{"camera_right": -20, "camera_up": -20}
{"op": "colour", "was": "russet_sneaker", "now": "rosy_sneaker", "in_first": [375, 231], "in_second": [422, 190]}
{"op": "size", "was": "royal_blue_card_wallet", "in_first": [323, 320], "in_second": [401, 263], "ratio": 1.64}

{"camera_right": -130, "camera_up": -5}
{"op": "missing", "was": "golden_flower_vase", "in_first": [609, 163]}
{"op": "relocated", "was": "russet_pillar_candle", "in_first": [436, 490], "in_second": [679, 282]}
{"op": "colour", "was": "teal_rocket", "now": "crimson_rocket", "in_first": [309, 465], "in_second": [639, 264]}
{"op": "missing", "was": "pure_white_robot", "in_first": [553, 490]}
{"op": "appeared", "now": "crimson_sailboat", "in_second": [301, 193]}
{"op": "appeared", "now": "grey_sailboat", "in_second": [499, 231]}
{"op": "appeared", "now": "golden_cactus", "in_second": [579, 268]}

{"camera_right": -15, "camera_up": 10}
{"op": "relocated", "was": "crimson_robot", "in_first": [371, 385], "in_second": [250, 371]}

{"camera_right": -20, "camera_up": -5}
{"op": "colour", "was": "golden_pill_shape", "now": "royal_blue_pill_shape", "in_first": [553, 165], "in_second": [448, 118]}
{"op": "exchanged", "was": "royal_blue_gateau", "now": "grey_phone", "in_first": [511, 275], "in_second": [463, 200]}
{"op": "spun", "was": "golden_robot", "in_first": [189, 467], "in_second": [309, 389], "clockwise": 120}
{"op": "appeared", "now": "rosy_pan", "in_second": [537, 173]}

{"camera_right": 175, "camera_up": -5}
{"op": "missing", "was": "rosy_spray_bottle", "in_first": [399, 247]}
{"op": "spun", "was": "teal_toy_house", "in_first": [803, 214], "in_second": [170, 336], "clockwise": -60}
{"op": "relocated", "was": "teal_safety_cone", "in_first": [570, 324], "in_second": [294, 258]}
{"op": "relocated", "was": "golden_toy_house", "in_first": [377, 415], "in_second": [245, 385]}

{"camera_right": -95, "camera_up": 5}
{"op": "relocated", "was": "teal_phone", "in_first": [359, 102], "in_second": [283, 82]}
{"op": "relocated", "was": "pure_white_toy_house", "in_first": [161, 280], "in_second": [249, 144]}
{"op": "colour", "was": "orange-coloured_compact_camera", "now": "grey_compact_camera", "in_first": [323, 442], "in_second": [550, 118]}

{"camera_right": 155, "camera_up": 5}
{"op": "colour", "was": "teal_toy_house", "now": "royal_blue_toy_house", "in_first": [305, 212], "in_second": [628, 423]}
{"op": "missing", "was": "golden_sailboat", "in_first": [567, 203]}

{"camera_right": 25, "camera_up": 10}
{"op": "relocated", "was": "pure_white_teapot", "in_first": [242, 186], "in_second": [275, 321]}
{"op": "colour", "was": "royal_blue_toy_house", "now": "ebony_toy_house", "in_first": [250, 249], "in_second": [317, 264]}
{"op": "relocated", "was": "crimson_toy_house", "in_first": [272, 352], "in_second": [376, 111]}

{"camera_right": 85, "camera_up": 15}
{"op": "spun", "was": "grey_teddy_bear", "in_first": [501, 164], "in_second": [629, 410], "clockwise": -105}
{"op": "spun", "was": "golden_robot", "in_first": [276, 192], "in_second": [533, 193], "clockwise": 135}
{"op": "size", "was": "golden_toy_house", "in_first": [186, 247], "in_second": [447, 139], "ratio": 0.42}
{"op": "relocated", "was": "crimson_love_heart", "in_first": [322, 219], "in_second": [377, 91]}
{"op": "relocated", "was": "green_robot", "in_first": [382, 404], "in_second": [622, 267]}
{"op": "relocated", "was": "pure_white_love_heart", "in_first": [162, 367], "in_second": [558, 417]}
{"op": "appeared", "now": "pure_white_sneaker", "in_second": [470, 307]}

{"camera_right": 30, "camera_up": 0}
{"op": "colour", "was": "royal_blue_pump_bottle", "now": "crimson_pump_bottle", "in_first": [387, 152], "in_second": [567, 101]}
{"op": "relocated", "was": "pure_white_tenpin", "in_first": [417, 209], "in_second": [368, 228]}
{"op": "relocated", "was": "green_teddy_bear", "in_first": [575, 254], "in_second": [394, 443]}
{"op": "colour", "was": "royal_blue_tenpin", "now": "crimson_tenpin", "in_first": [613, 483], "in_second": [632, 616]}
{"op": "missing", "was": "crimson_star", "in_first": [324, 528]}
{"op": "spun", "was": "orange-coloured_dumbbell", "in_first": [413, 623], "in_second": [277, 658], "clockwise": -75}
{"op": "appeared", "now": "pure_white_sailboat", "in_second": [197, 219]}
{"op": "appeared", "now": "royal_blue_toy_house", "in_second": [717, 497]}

### ASSIGNMENT
Where a line above holds the word "orange", copy it.

### WRITTEN RESPONSE
{"op": "colour", "was": "orange-coloured_compact_camera", "now": "grey_compact_camera", "in_first": [323, 442], "in_second": [550, 118]}
{"op": "spun", "was": "orange-coloured_dumbbell", "in_first": [413, 623], "in_second": [277, 658], "clockwise": -75}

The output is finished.